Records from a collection
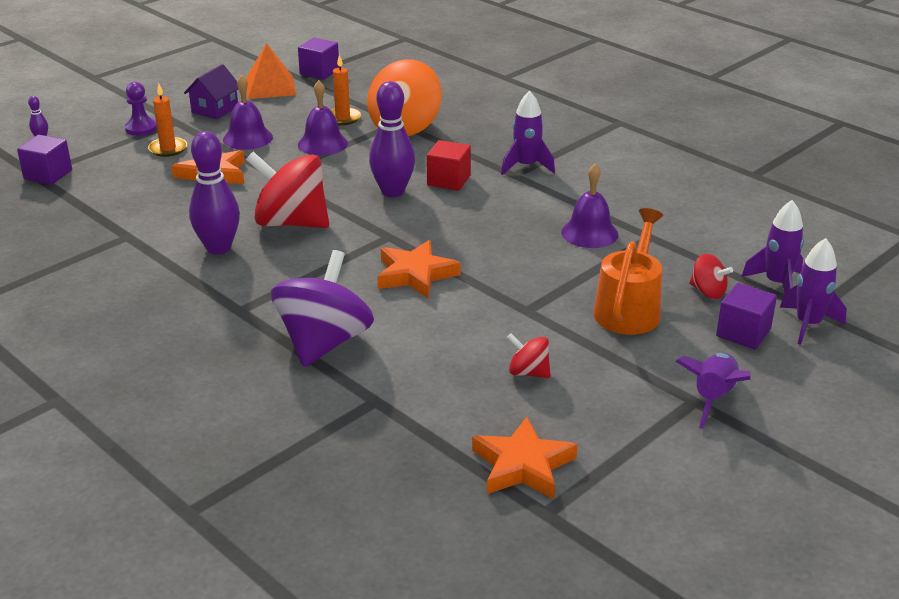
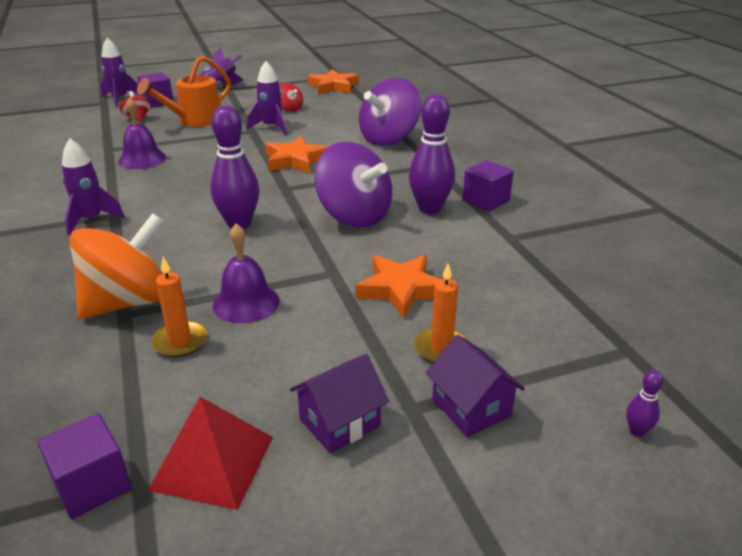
camera: 155 degrees left, 0 degrees up
purple cube [17,135,72,185] -> purple cube moved to [463,160,514,212]
purple pawn [125,82,157,136] -> purple house [426,335,525,437]
purple bell [223,75,273,150] -> none
orange pyramid [246,43,297,99] -> red pyramid [148,397,273,510]
red spinning top [246,152,329,228] -> purple spinning top [314,142,392,228]
red cube [427,140,471,191] -> none
purple rocket [741,200,804,292] -> purple rocket moved to [247,61,287,135]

:: What the task asks ::
Each word of the data should be repeated exactly, and the pictures left out.

:: Your solution ::
camera: 155 degrees left, 0 degrees up
purple cube [17,135,72,185] -> purple cube moved to [463,160,514,212]
purple pawn [125,82,157,136] -> purple house [426,335,525,437]
purple bell [223,75,273,150] -> none
orange pyramid [246,43,297,99] -> red pyramid [148,397,273,510]
red spinning top [246,152,329,228] -> purple spinning top [314,142,392,228]
red cube [427,140,471,191] -> none
purple rocket [741,200,804,292] -> purple rocket moved to [247,61,287,135]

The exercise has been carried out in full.